=== What needs to be done ===
The output should be limited to the line holding "C104: 27pF (GND, XI) -> none" and the lines after it through the end of the entries, each restated exactly.

*** Data provided Section Begins ***

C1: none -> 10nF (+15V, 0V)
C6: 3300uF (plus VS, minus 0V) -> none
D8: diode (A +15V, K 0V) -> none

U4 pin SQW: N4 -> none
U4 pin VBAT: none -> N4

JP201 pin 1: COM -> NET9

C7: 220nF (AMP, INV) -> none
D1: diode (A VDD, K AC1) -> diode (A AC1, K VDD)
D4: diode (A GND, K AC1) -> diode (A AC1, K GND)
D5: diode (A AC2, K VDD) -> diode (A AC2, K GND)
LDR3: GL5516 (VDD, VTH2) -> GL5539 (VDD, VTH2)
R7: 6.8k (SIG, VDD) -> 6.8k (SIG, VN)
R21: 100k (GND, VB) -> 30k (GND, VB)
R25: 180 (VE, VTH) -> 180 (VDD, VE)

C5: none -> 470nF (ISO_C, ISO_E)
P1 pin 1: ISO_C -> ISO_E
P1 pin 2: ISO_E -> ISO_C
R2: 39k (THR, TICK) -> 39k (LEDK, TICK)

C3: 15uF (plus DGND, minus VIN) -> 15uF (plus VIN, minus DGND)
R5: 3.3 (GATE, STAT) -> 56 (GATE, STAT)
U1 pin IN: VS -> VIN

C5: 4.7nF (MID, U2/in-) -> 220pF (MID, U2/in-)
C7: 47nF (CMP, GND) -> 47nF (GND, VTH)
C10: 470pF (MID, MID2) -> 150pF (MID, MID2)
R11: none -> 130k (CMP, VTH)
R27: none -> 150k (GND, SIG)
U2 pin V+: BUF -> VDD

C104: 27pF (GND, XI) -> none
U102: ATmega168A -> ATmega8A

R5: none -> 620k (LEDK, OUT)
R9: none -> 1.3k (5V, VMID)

*** Data provided Section Ends ***

=== Response ===
C104: 27pF (GND, XI) -> none
U102: ATmega168A -> ATmega8A

R5: none -> 620k (LEDK, OUT)
R9: none -> 1.3k (5V, VMID)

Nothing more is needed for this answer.